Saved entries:

********************

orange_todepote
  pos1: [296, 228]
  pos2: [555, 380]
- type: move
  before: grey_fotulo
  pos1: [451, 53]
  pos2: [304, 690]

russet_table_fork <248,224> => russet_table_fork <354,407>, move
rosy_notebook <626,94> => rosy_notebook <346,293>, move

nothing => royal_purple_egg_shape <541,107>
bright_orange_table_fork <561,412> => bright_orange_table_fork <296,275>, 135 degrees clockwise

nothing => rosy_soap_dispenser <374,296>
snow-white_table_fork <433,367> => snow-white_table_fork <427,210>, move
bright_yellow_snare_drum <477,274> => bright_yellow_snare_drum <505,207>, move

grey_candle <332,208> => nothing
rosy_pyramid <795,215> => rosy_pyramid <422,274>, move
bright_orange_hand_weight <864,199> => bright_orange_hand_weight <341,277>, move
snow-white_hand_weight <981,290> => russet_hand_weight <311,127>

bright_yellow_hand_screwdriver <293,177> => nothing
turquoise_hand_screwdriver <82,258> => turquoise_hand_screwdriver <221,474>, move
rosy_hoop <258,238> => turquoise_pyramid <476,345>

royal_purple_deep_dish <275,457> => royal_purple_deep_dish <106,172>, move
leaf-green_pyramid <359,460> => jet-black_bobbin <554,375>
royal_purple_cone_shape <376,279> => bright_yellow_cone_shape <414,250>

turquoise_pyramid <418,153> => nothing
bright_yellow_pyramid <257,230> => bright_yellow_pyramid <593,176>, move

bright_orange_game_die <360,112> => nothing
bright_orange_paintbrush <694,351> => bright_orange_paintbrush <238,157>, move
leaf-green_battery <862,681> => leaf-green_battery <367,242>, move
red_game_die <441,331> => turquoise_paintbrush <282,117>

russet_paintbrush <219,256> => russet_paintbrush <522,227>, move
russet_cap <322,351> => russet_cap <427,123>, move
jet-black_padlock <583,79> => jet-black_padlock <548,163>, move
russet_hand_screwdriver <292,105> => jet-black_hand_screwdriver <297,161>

********************

What the task requires:
Write down exactly the span of lines above from the one containing "snow-white_hand_weight <981,290> =>" to the one containing "bright_yellow_pyramid <257,230> =>", both ends included.

Your solution:
snow-white_hand_weight <981,290> => russet_hand_weight <311,127>

bright_yellow_hand_screwdriver <293,177> => nothing
turquoise_hand_screwdriver <82,258> => turquoise_hand_screwdriver <221,474>, move
rosy_hoop <258,238> => turquoise_pyramid <476,345>

royal_purple_deep_dish <275,457> => royal_purple_deep_dish <106,172>, move
leaf-green_pyramid <359,460> => jet-black_bobbin <554,375>
royal_purple_cone_shape <376,279> => bright_yellow_cone_shape <414,250>

turquoise_pyramid <418,153> => nothing
bright_yellow_pyramid <257,230> => bright_yellow_pyramid <593,176>, move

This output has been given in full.